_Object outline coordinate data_
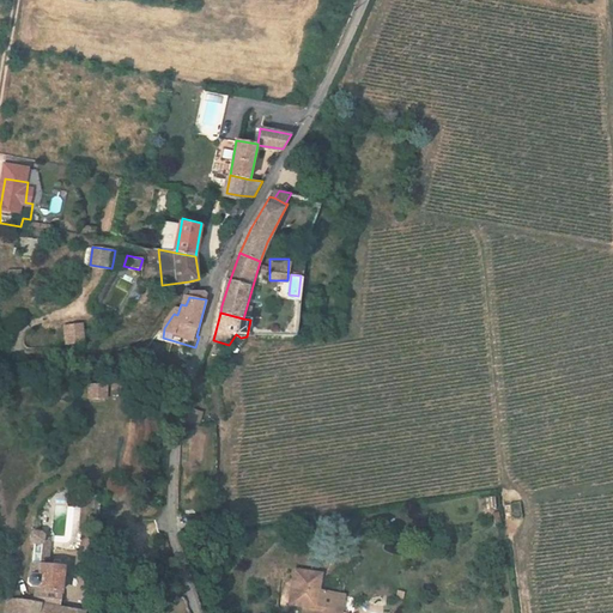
[(82,322),(61,323),(62,344),(83,343),(82,322)]
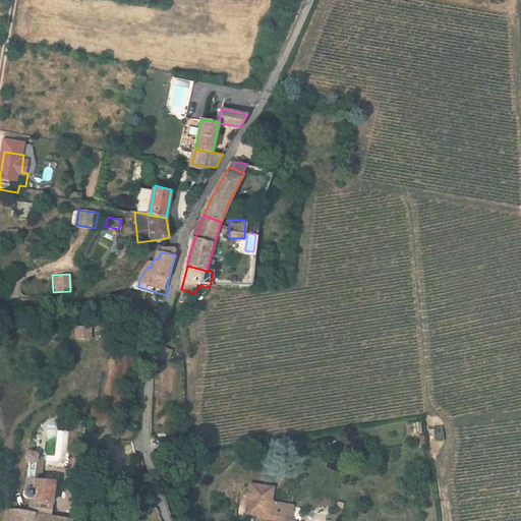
[(163,347),(160,359),(172,359),(174,350),(163,347)]
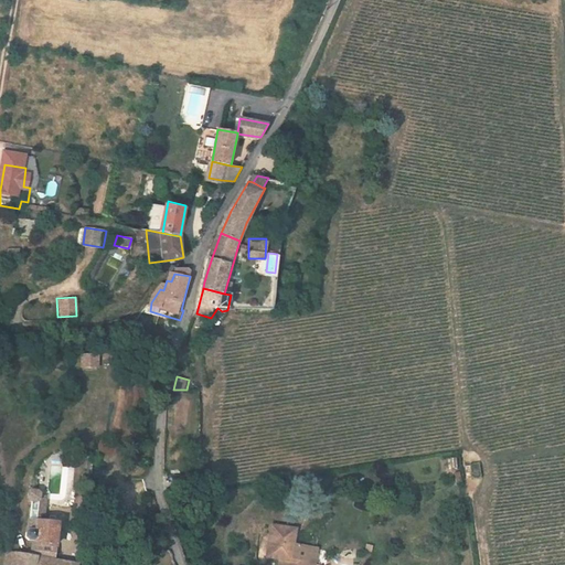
[(468,466),(471,479),(481,477),(478,462),(468,466)]
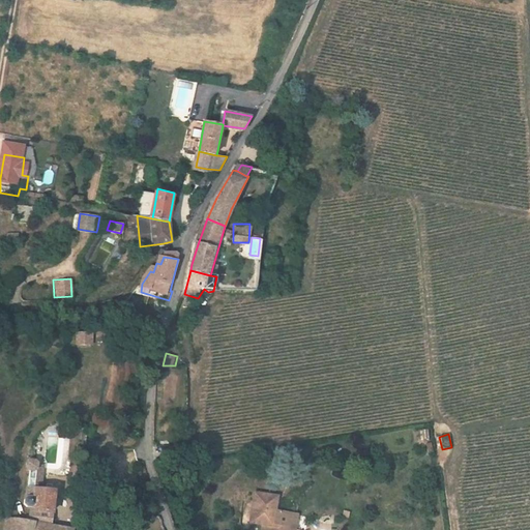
[(35,479),(35,483),(43,483),(45,477),(45,475),(41,472),(37,471),(34,473),(33,477),(35,479)]
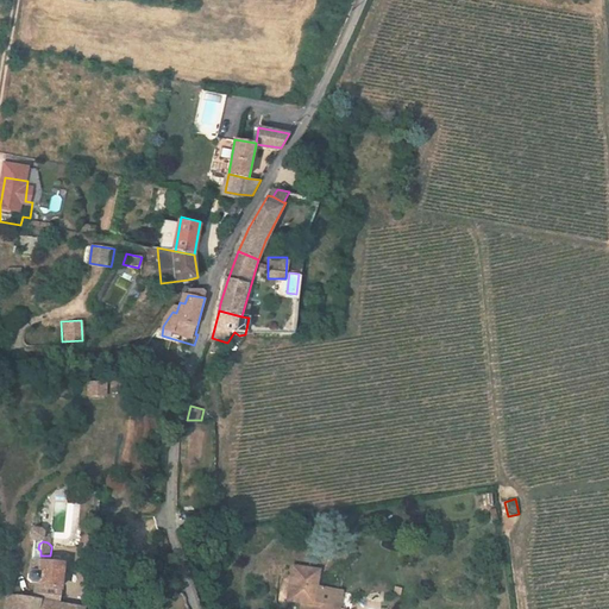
[(30,598),(37,600),(36,598),(32,596),(31,591),(33,588),(37,586),(39,586),(42,576),(52,578),(58,551),(51,548),(50,556),(41,556),(32,585),(29,588),(27,595),(30,598)]
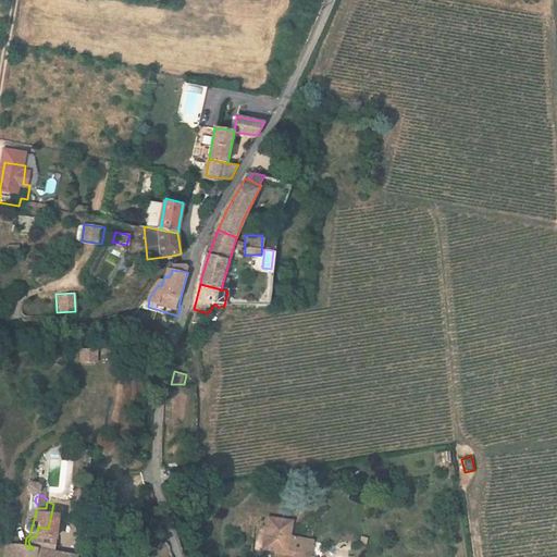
[(31,556),(16,556),(15,556),(53,556),(60,532),(48,529),(38,527),(36,536),(34,536),(31,537),(28,541),(29,545),(33,547),(34,548),(31,556)]
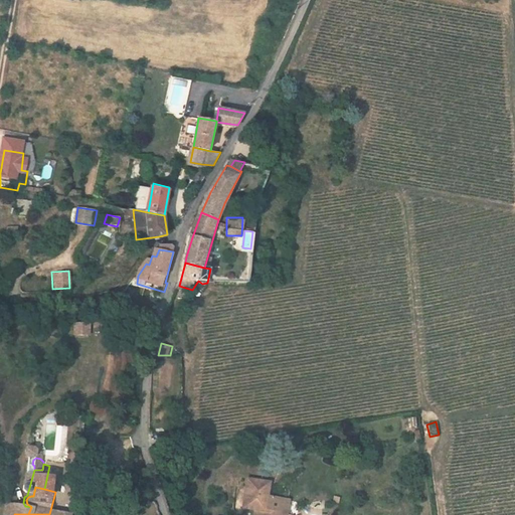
[(268,491),(246,487),(241,513),(247,514),(246,514),(279,514),(281,508),(265,505),(268,491)]
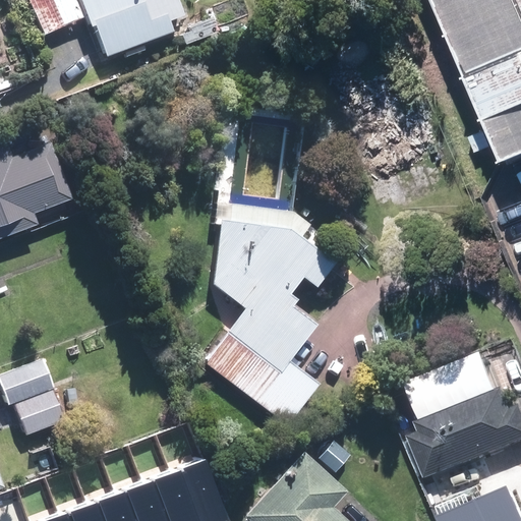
[(82,0),(31,0),(45,33),(89,14),(82,0)]
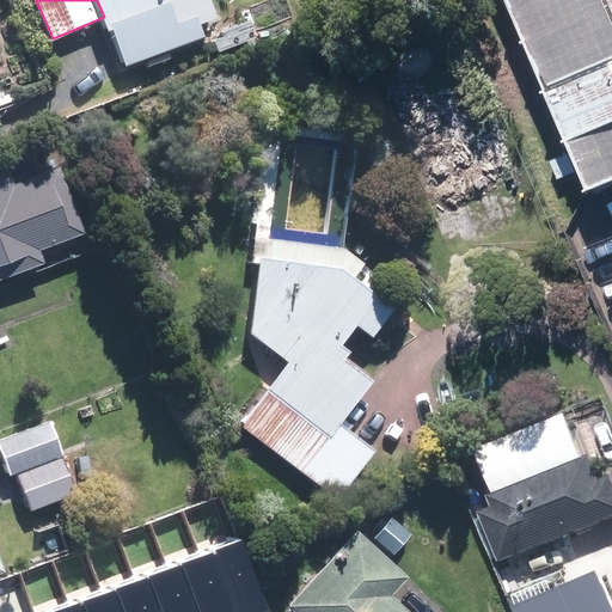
[(97,0),(104,17),(124,65),(222,24),(213,0),(97,0)]
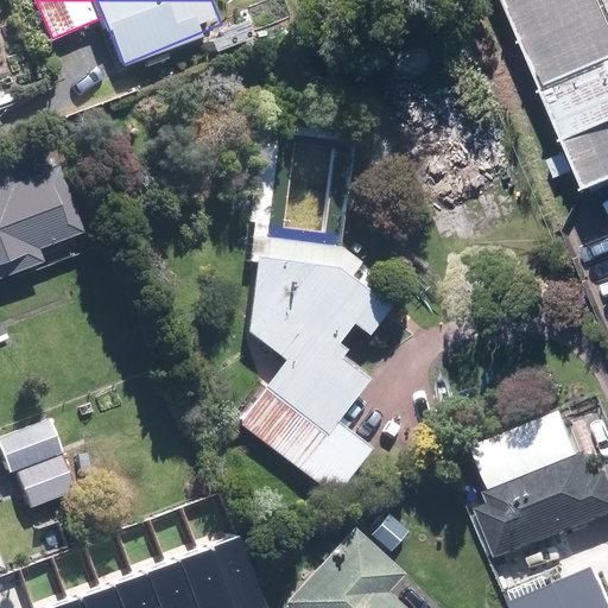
[(607,0),(536,0),(607,170),(607,0)]
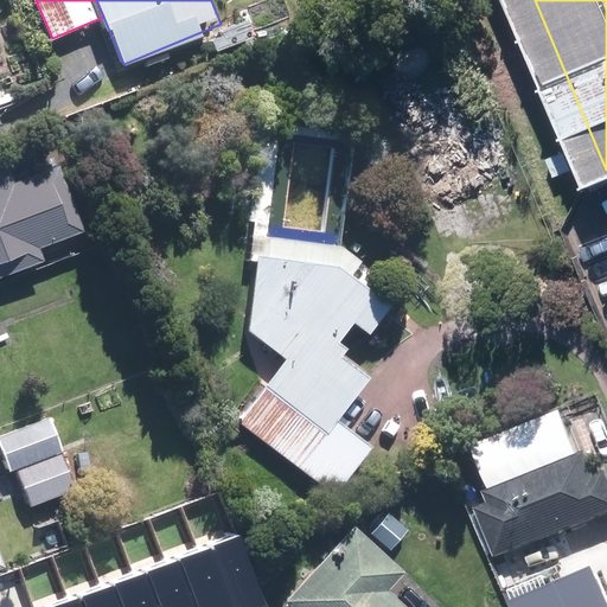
[(249,13),(211,32),(221,51),(259,32),(249,13)]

_REQUIRED WORK_
Omit the pictures and copy the records above exactly.

_TASK RESPONSE_
[(82,322),(61,323),(62,344),(83,343),(82,322)]
[(163,347),(160,359),(172,359),(174,350),(163,347)]
[(468,466),(471,479),(481,477),(478,462),(468,466)]
[(35,479),(35,483),(43,483),(45,477),(45,475),(41,472),(37,471),(34,473),(33,477),(35,479)]
[(30,598),(37,600),(36,598),(32,596),(31,591),(33,588),(37,586),(39,586),(42,576),(52,578),(58,551),(51,548),(50,556),(41,556),(32,585),(29,588),(27,595),(30,598)]
[(31,556),(16,556),(15,556),(53,556),(60,532),(48,529),(38,527),(36,536),(34,536),(31,537),(28,541),(29,545),(33,547),(34,548),(31,556)]
[(268,491),(246,487),(241,513),(247,514),(246,514),(279,514),(281,508),(265,505),(268,491)]
[(82,0),(31,0),(45,33),(89,14),(82,0)]
[(97,0),(104,17),(124,65),(222,24),(213,0),(97,0)]
[(607,0),(536,0),(607,170),(607,0)]
[(249,13),(211,32),(221,51),(259,32),(249,13)]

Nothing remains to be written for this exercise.